About this exercise
Find the line that contains "Return the footprint" in the entries below. Write out that line and all that follow it, unchanged and alone.

• • • • • • •

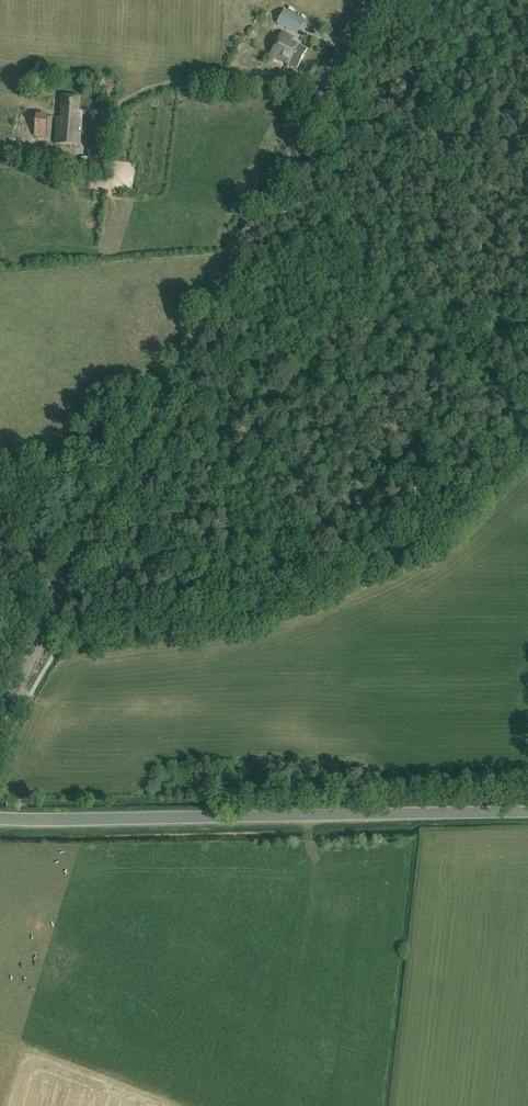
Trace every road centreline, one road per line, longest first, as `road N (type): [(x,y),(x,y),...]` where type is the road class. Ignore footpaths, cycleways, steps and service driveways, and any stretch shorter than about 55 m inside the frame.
road 1 (unclassified): [(0,721),(370,0)]
road 2 (unclassified): [(527,812),(0,818)]
road 3 (track): [(527,117),(409,106),(326,83)]

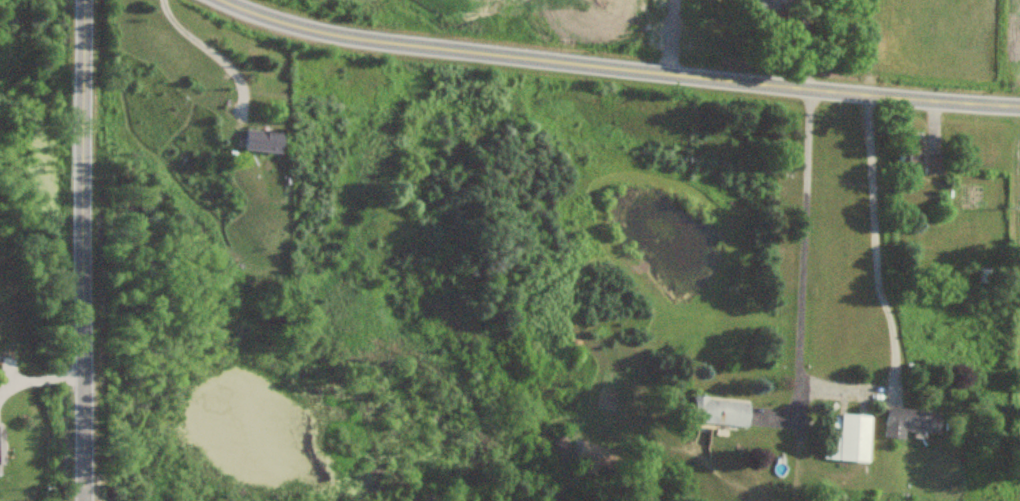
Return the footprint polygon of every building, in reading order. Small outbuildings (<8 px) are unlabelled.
[(750,10),(782,12),(782,0),(750,0),(750,10)] [(282,133),(244,132),(243,152),(281,154),(282,133)] [(925,177),(945,177),(945,155),(928,155),(928,143),(912,143),(912,148),(901,148),(901,172),(925,172),(925,177)] [(987,284),(988,272),(979,271),(978,283),(987,284)] [(749,402),(692,398),(691,424),(747,428),(749,402)] [(942,414),(887,408),(884,439),(904,441),(905,431),(939,434),(942,414)] [(868,463),(870,418),(826,416),(824,461),(868,463)]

• • • • • • •

Output of the exercise
Return the footprint polygon of every building, in reading order. Small outbuildings (<8 px) are unlabelled.
[(750,10),(782,12),(782,0),(750,0),(750,10)] [(282,133),(244,132),(243,152),(281,154),(282,133)] [(925,177),(945,177),(945,155),(928,155),(928,143),(912,143),(912,148),(901,148),(901,172),(925,172),(925,177)] [(987,284),(988,272),(979,271),(978,283),(987,284)] [(749,402),(692,398),(691,424),(747,428),(749,402)] [(942,414),(887,408),(884,439),(904,441),(905,431),(939,434),(942,414)] [(868,463),(870,418),(826,416),(824,461),(868,463)]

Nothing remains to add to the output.